## Dataset entries

Content starts

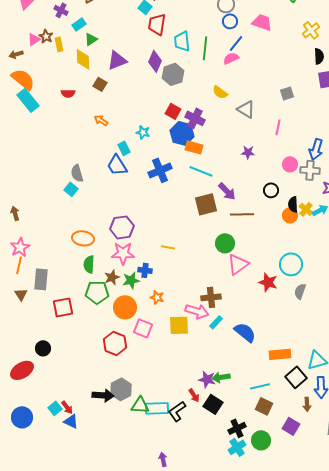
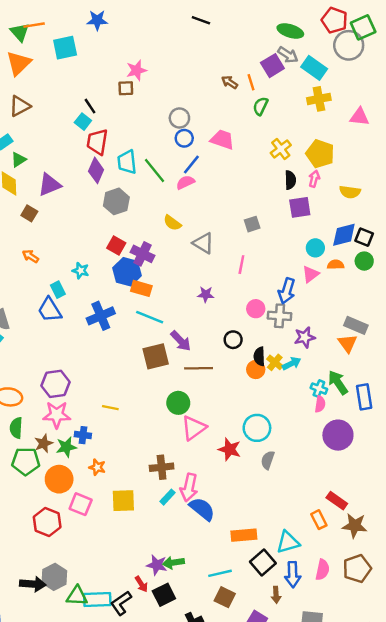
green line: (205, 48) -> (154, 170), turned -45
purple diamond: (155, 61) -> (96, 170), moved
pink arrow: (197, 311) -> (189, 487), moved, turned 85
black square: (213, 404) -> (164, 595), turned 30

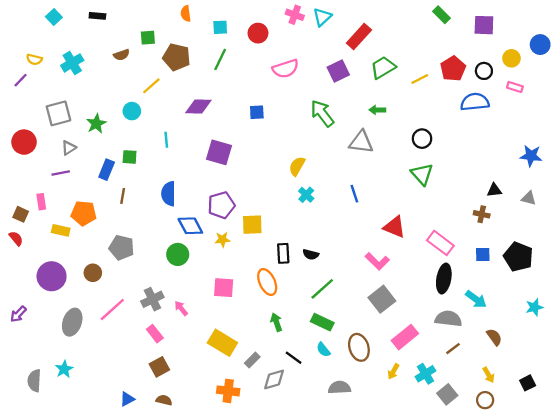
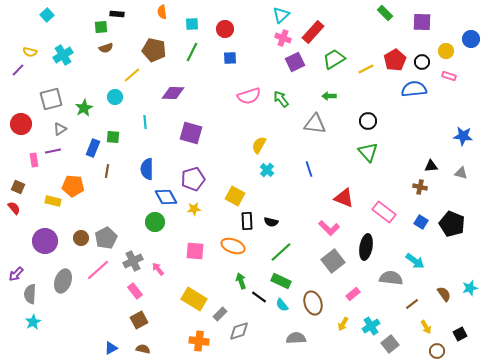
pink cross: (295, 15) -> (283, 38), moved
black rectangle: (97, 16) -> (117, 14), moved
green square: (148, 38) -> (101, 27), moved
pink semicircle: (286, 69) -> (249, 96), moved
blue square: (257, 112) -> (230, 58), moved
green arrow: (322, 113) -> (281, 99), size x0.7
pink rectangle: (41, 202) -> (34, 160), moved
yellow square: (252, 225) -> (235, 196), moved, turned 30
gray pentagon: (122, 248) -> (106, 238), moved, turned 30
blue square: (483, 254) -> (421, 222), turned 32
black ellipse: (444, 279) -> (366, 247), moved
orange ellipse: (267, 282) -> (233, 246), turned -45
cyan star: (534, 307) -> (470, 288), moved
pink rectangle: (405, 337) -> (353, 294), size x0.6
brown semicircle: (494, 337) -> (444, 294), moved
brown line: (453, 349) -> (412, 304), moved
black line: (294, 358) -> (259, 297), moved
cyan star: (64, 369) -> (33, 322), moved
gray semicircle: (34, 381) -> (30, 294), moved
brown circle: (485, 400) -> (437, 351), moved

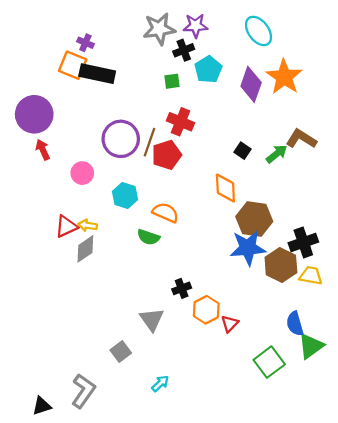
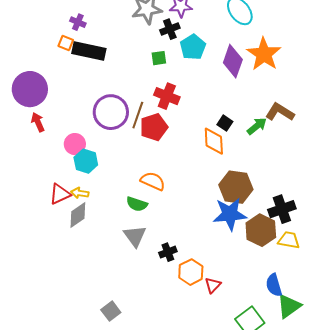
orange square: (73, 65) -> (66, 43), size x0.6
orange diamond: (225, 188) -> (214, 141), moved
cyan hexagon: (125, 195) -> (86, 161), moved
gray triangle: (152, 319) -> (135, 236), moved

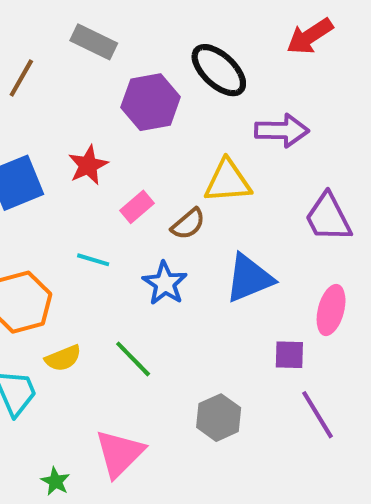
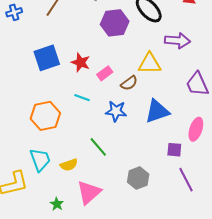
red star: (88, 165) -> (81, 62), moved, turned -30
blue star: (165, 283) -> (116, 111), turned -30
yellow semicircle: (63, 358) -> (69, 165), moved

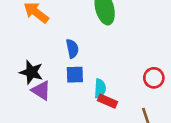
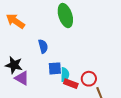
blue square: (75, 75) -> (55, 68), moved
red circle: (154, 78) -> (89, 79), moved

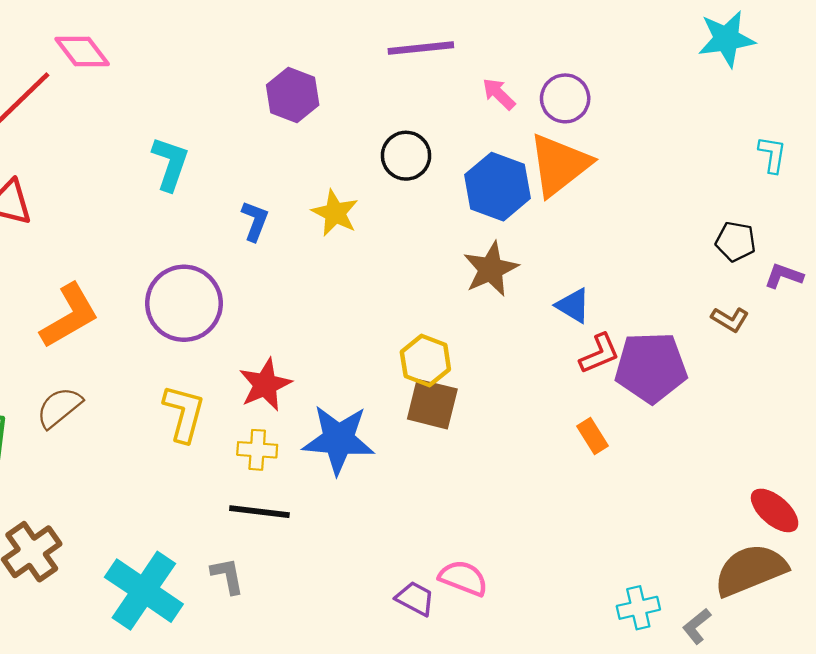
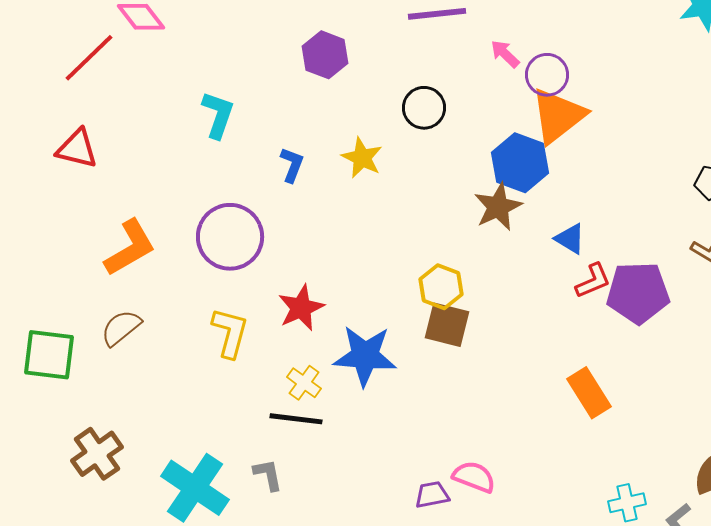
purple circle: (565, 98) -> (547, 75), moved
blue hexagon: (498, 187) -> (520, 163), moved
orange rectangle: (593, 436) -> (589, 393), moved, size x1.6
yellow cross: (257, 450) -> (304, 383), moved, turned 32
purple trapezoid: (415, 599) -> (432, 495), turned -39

Content ends

## Task
Reproduce nothing but the lines from the line containing "blue star: (165, 283)" through the last line of the data above, exactly as written and without pictures.

## Task answer
blue star: (165, 283) -> (116, 111), turned -30
yellow semicircle: (63, 358) -> (69, 165), moved

blue square: (75, 75) -> (55, 68), moved
red circle: (154, 78) -> (89, 79), moved

purple circle: (565, 98) -> (547, 75), moved
blue hexagon: (498, 187) -> (520, 163), moved
orange rectangle: (593, 436) -> (589, 393), moved, size x1.6
yellow cross: (257, 450) -> (304, 383), moved, turned 32
purple trapezoid: (415, 599) -> (432, 495), turned -39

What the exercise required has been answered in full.